- _DATA SHOWN_
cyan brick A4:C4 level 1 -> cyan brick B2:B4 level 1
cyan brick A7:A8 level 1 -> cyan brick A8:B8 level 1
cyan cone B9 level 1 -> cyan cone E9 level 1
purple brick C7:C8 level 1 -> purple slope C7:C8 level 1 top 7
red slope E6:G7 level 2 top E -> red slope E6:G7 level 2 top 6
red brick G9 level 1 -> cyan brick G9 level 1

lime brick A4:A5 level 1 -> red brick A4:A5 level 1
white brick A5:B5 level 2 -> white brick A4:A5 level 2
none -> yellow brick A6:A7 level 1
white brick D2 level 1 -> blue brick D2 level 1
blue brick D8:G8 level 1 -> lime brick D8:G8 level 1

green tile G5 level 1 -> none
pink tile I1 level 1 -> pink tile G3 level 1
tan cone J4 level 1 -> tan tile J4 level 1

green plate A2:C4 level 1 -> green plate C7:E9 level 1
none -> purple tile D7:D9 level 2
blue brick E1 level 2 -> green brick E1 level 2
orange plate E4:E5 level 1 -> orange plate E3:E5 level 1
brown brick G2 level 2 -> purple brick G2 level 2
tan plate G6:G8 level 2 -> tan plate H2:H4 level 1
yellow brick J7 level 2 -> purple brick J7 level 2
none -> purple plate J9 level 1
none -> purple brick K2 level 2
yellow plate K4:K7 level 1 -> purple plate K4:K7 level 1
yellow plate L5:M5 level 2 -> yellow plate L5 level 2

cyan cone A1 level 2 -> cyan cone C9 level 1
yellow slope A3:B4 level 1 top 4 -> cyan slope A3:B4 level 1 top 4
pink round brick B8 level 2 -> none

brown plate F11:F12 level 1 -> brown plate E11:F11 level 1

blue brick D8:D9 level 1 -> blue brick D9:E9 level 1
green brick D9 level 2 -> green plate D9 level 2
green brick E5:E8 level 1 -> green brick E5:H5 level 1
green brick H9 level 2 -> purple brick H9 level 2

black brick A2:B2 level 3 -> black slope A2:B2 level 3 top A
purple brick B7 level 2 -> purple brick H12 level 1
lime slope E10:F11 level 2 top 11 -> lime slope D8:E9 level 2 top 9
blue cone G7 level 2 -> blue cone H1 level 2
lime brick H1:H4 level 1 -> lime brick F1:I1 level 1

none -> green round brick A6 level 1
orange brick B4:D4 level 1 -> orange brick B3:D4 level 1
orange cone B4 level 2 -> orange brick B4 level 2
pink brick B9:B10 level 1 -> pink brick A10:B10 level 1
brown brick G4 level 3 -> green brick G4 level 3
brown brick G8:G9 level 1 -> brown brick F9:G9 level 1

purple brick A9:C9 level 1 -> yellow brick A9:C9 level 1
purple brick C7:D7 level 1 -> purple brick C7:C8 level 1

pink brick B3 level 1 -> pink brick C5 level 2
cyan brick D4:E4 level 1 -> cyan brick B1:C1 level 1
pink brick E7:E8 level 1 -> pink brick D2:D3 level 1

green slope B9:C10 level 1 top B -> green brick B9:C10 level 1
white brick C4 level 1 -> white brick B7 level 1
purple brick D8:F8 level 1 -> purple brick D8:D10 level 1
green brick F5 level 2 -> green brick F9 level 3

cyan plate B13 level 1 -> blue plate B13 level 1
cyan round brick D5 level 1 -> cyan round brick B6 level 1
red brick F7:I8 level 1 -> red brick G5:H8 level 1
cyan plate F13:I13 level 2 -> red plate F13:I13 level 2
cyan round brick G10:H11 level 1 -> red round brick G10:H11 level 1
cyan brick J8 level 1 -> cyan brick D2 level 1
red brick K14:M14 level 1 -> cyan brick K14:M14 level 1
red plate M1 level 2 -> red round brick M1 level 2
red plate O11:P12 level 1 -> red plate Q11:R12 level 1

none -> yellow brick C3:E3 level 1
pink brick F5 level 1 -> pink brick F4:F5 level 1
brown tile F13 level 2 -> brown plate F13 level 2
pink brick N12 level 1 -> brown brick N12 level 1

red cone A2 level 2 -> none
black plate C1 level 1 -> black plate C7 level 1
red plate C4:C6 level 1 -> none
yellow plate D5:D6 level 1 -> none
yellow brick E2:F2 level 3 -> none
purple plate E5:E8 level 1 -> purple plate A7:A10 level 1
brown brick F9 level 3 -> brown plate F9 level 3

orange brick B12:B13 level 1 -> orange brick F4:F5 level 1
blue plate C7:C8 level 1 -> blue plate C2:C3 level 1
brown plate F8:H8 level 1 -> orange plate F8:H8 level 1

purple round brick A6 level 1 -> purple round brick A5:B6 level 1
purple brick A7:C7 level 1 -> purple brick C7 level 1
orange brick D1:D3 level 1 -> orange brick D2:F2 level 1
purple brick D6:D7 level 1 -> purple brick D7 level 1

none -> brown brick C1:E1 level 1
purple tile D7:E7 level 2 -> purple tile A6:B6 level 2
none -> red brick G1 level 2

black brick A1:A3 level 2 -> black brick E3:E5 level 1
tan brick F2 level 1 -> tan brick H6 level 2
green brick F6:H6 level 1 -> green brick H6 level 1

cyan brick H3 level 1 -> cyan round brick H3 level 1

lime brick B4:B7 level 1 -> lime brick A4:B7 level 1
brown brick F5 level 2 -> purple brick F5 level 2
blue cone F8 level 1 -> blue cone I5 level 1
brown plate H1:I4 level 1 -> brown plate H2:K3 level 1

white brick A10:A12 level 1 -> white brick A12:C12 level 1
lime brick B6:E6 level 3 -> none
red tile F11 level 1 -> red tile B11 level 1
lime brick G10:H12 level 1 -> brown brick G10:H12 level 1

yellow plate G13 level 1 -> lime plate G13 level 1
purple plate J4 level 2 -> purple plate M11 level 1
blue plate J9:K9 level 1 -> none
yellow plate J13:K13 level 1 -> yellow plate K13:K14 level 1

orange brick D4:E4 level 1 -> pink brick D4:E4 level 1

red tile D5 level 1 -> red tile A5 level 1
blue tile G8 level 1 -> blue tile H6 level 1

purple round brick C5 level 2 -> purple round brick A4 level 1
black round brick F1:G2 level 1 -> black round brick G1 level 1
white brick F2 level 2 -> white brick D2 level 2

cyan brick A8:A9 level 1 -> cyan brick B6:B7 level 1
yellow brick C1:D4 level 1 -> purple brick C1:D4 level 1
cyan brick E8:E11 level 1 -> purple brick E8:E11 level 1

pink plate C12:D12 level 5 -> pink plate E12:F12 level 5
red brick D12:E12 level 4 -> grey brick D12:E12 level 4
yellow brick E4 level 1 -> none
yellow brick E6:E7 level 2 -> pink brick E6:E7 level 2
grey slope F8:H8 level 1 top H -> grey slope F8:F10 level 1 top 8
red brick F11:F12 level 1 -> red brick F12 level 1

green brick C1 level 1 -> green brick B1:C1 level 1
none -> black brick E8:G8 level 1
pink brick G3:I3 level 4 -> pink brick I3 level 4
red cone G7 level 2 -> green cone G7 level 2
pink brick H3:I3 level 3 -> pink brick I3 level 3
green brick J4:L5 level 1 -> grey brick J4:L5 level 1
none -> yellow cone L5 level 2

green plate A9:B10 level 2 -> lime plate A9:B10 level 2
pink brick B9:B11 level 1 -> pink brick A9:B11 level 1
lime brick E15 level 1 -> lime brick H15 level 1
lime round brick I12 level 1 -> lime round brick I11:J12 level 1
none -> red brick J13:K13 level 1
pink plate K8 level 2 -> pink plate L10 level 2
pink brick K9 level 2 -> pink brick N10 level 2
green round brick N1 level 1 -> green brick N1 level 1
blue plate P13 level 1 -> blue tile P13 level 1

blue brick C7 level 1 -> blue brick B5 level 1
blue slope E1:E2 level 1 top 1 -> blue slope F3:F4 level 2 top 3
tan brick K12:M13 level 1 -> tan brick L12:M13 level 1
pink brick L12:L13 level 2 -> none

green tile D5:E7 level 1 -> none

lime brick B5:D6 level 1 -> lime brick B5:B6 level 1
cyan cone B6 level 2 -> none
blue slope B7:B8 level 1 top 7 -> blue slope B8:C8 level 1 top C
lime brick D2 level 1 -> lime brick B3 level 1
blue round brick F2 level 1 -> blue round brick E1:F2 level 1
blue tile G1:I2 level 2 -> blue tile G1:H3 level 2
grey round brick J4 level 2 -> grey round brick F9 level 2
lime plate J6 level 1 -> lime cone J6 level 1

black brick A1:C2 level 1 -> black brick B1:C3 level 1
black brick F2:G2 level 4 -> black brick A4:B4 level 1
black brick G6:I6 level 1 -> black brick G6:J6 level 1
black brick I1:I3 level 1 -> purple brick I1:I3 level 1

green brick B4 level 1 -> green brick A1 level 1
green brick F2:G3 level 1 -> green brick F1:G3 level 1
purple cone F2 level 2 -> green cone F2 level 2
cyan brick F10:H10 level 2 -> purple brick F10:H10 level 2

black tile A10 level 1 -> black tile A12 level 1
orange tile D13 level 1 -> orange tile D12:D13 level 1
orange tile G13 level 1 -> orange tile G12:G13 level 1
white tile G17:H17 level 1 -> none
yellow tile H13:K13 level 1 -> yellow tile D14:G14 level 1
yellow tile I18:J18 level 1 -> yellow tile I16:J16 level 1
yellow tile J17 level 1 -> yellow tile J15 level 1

- _TASK TO COMPLETE_
Wherever a line of the listing above contains the string "white", copy that line.

- _ANSWER SECTION_
white brick A5:B5 level 2 -> white brick A4:A5 level 2
white brick D2 level 1 -> blue brick D2 level 1
white brick C4 level 1 -> white brick B7 level 1
white brick A10:A12 level 1 -> white brick A12:C12 level 1
white brick F2 level 2 -> white brick D2 level 2
white tile G17:H17 level 1 -> none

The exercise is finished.